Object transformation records
BEGIN
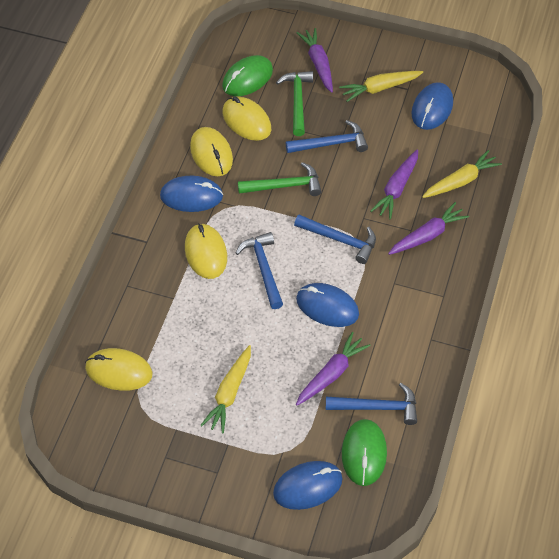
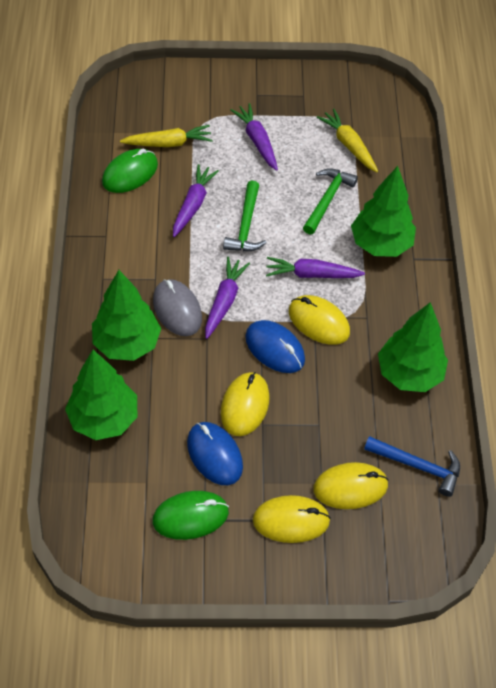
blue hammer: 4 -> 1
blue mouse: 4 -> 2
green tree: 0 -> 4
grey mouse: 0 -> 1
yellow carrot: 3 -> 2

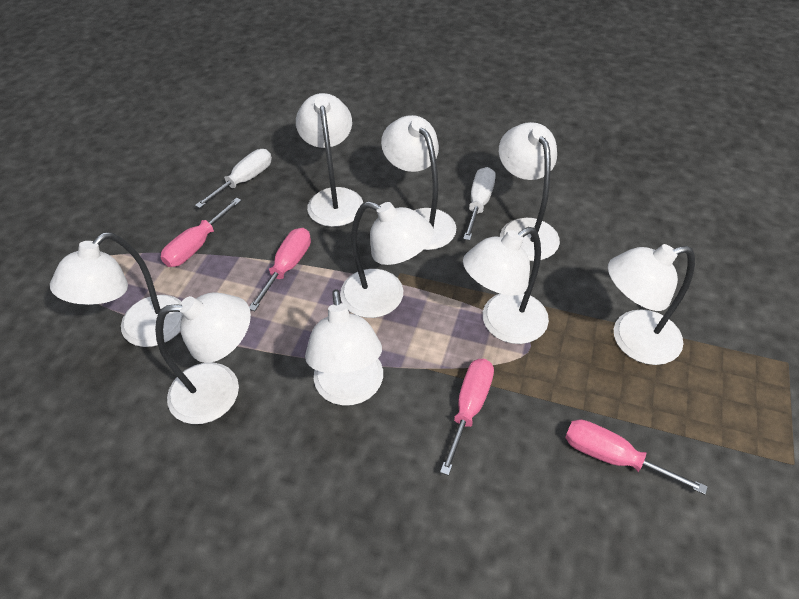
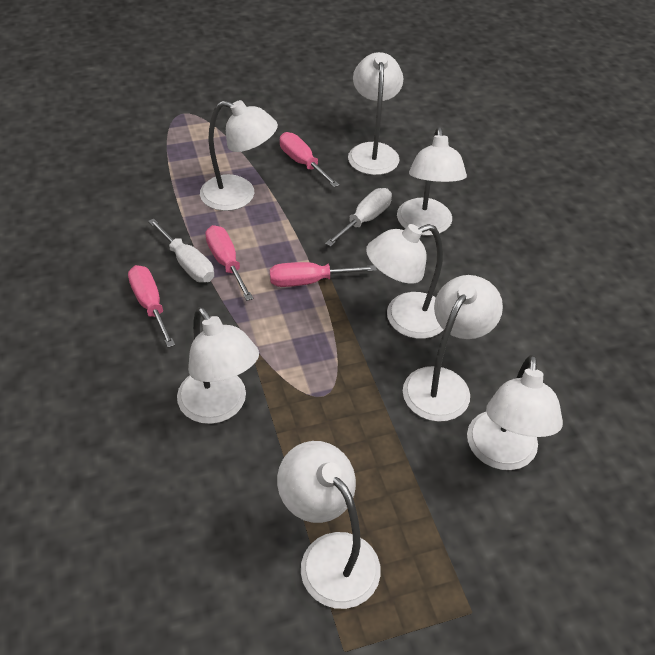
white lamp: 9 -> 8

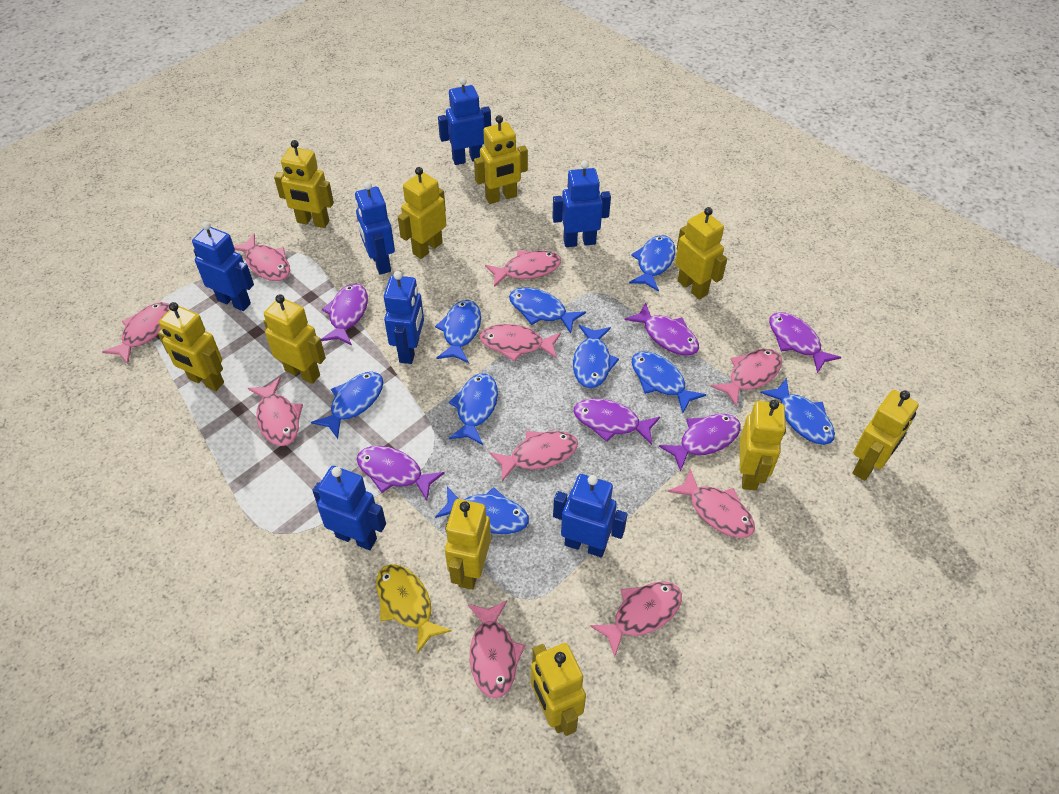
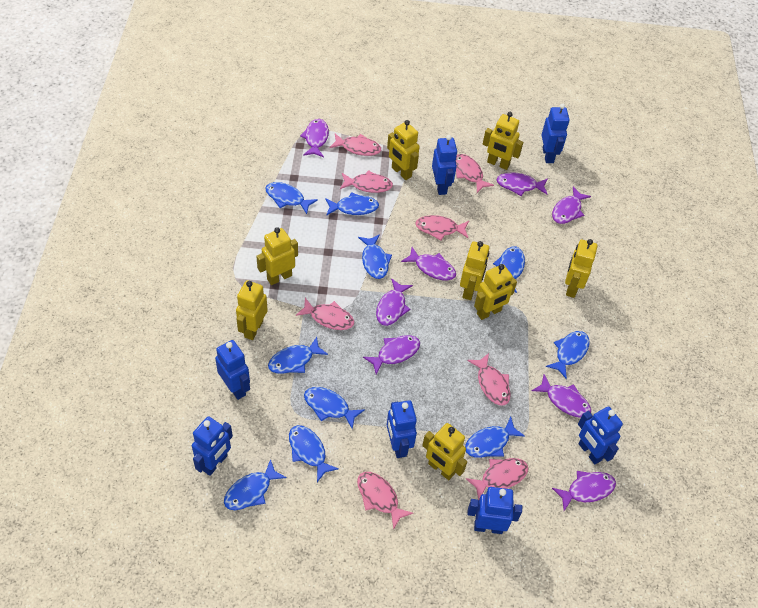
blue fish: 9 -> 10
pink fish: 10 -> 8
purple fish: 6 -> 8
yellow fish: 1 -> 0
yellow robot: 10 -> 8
END
• What you will do
Write out every line above exactly as it is, leaving out the pictures.

• Written answer
blue hammer: 4 -> 1
blue mouse: 4 -> 2
green tree: 0 -> 4
grey mouse: 0 -> 1
yellow carrot: 3 -> 2

white lamp: 9 -> 8

blue fish: 9 -> 10
pink fish: 10 -> 8
purple fish: 6 -> 8
yellow fish: 1 -> 0
yellow robot: 10 -> 8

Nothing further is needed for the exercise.